_Assignment_
Your task is to transcribe all the entries exactly, excluding pictures.

_The data_
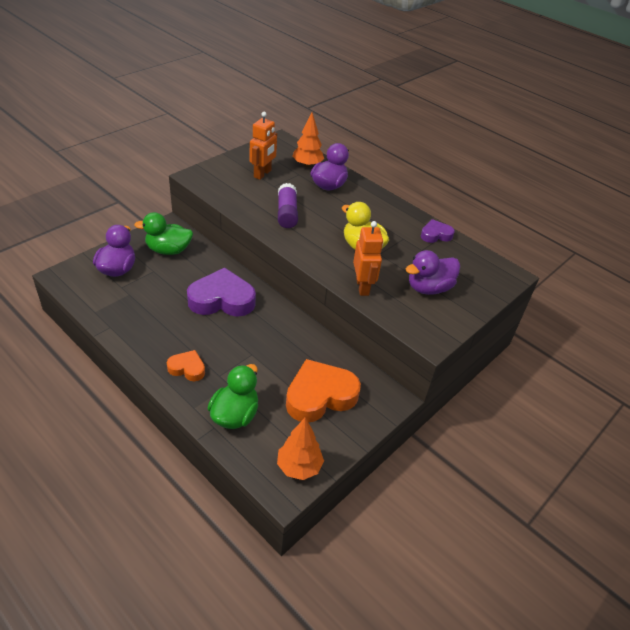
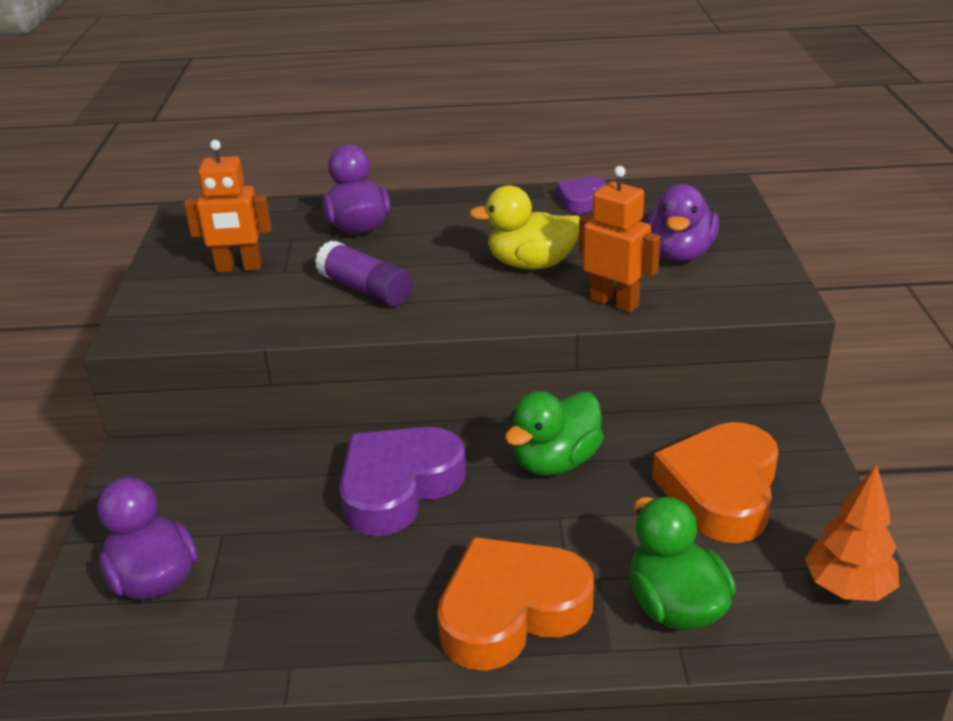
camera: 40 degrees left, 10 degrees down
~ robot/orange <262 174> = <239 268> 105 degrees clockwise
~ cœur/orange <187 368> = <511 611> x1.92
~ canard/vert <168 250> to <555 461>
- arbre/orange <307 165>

_Output below_
camera: 40 degrees left, 10 degrees down
~ robot/orange <262 174> = <239 268> 105 degrees clockwise
~ cœur/orange <187 368> = <511 611> x1.92
~ canard/vert <168 250> to <555 461>
- arbre/orange <307 165>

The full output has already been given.